--- YOUR TASK ---
Find the line containing "none -> brown brick H6:H7 level 1". Retype it and every later line of the records exactly, leaving out pictures.

== SOURCE DATA

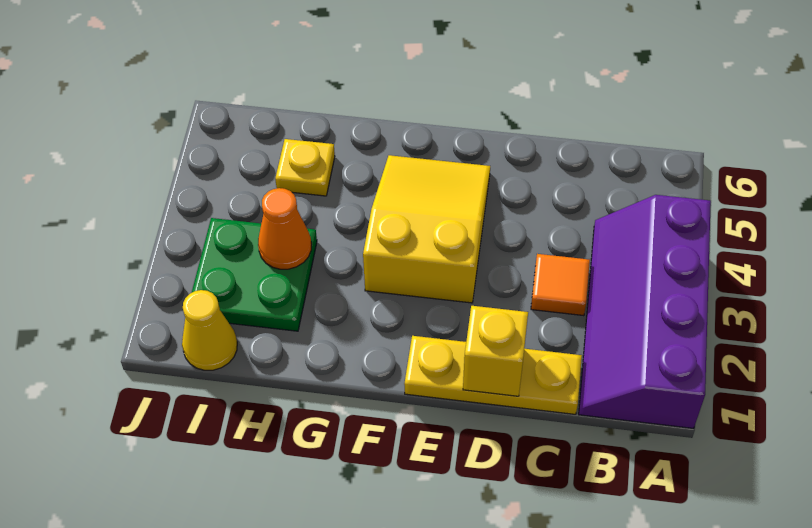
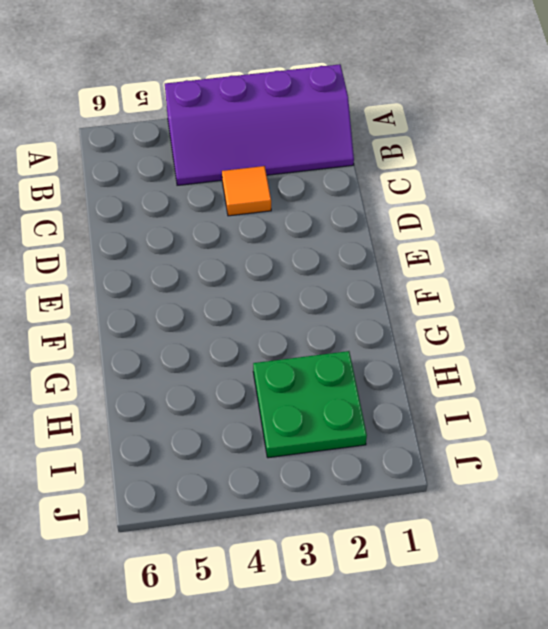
none -> yellow plate C1:E1 level 1
none -> yellow slope E3:F5 level 1 top 3

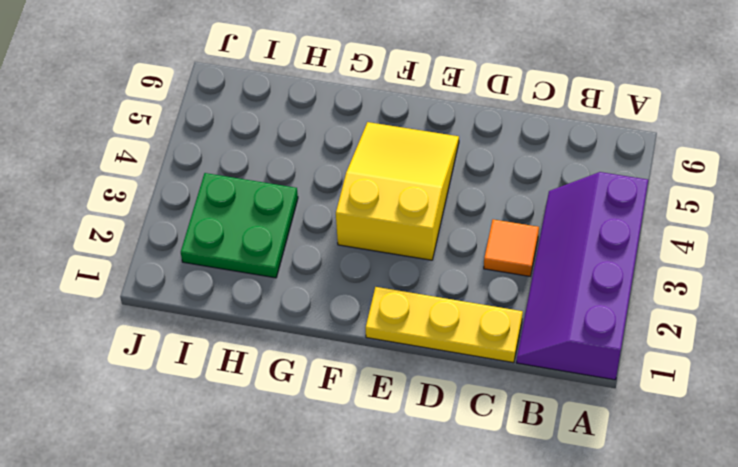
none -> yellow plate H5 level 1
none -> yellow cone I1 level 1

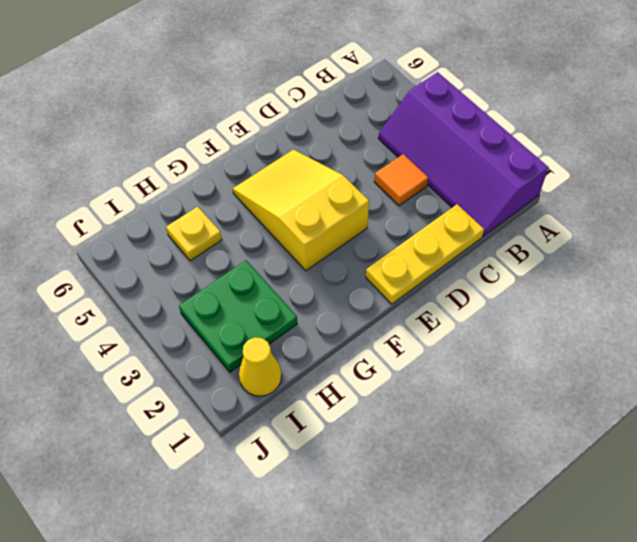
none -> yellow brick D1 level 2
none -> orange cone H3 level 2

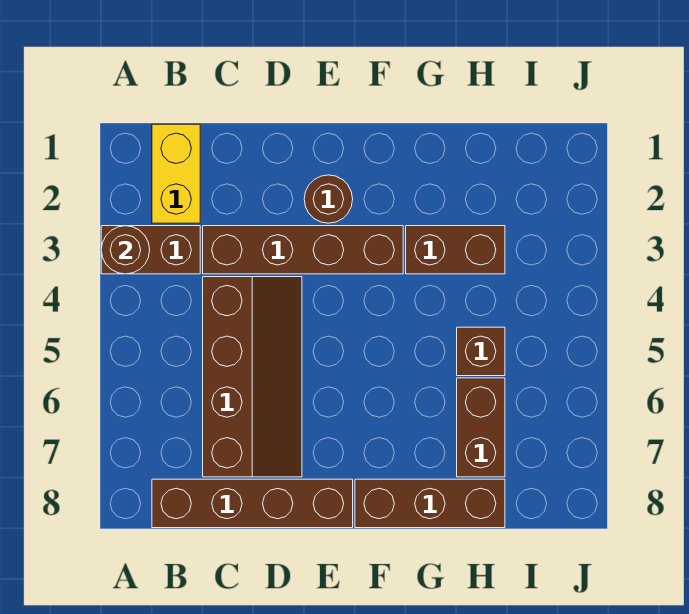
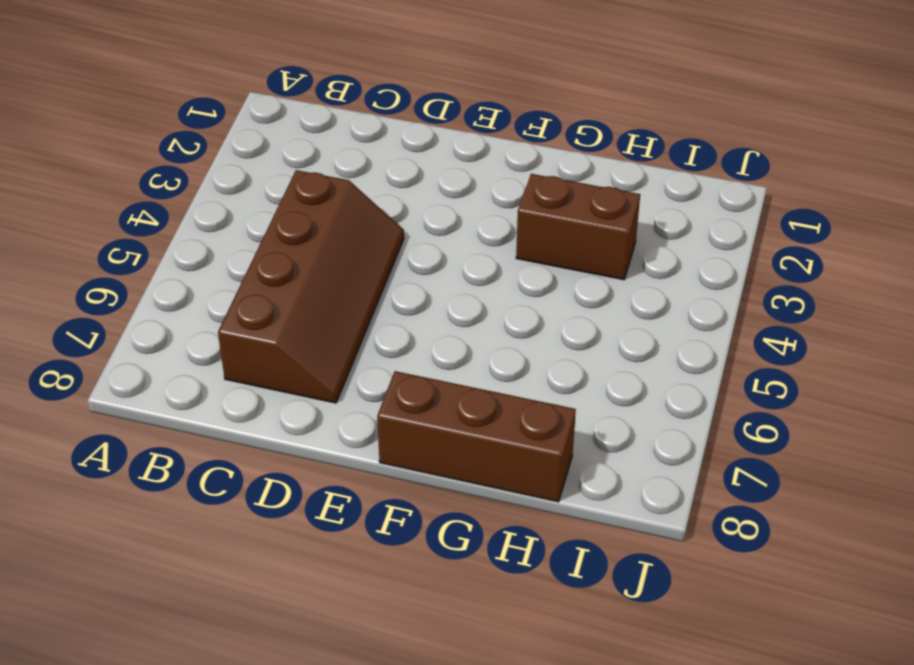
none -> brown brick A3:B3 level 1
none -> yellow brick B1:B2 level 1

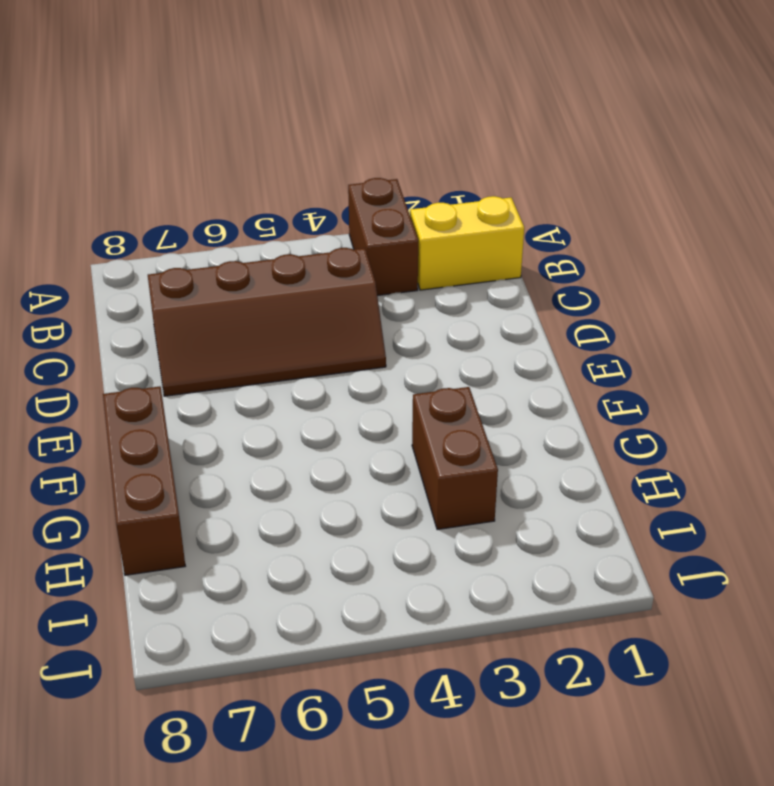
none -> brown brick B8:E8 level 1
none -> brown brick C3:F3 level 1

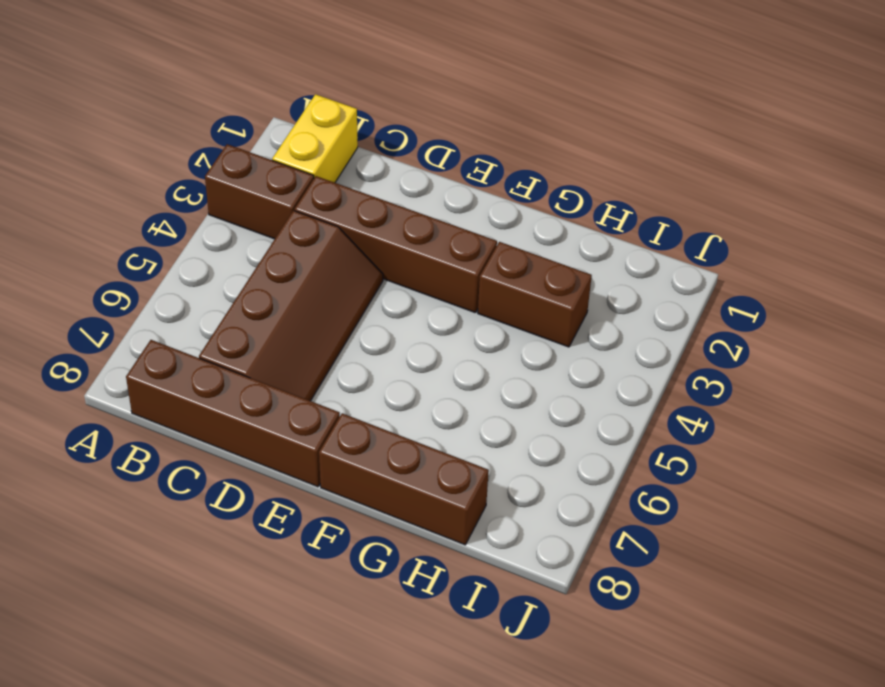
none -> brown round brick E2 level 1
none -> brown brick H5 level 1

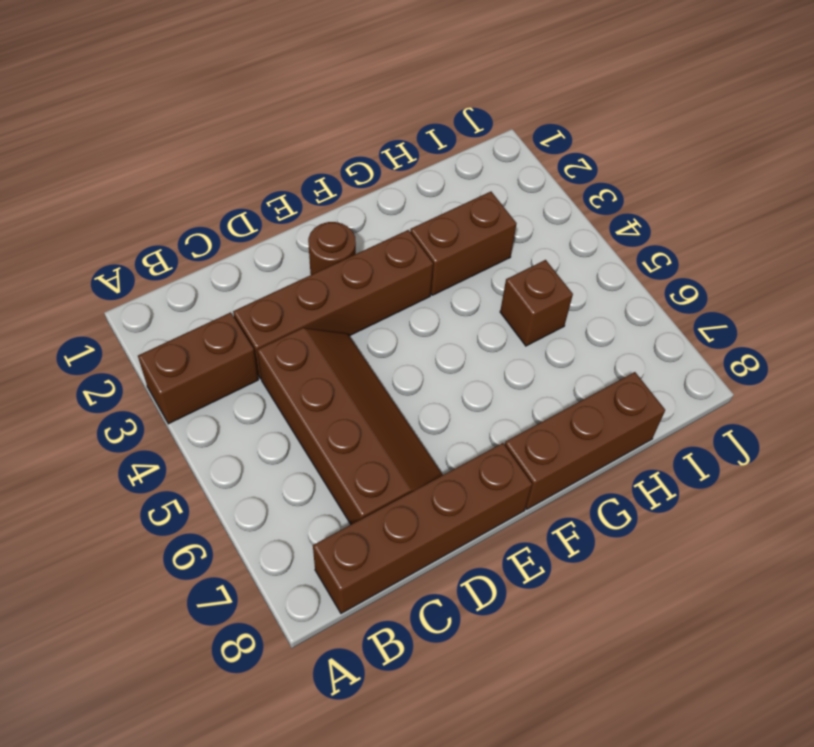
none -> yellow brick B1:B2 level 1
none -> brown brick H6:H7 level 1

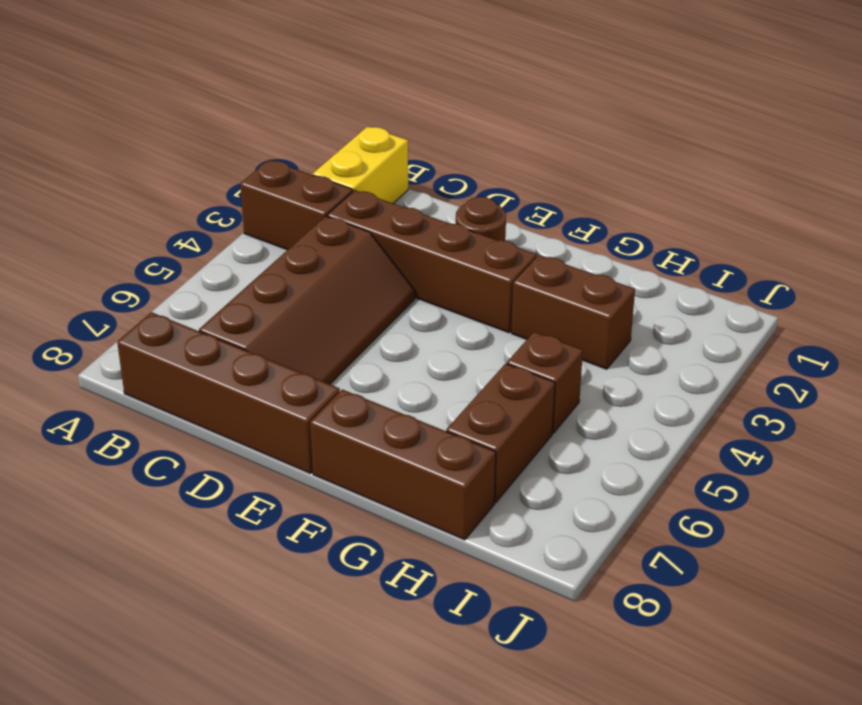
none -> brown round brick A3 level 2

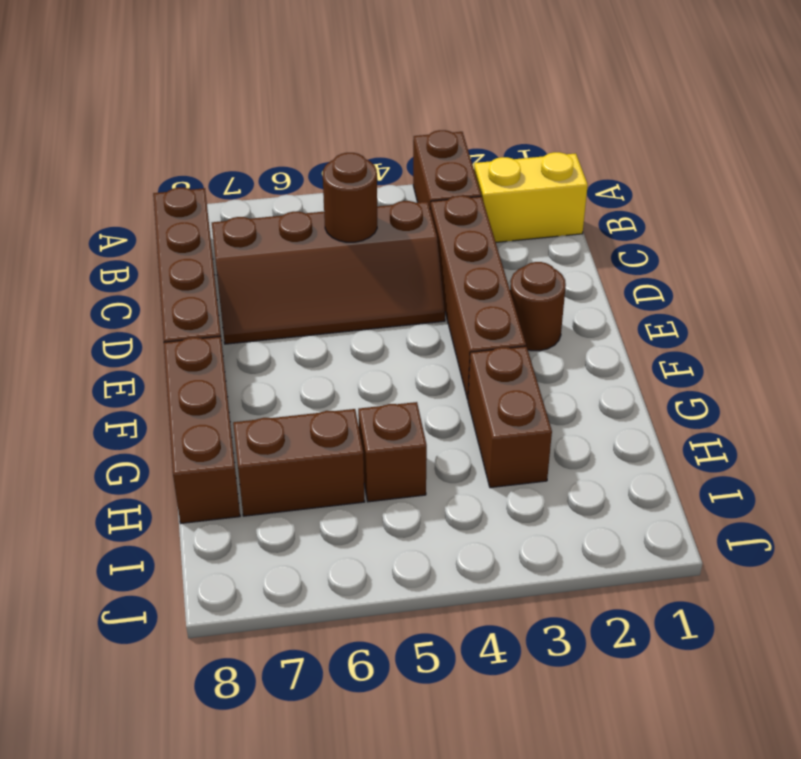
brown round brick C5 level 2 -> brown round brick A3 level 2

====

--- TASK OUTPUT ---
none -> brown brick H6:H7 level 1

none -> brown round brick A3 level 2

brown round brick C5 level 2 -> brown round brick A3 level 2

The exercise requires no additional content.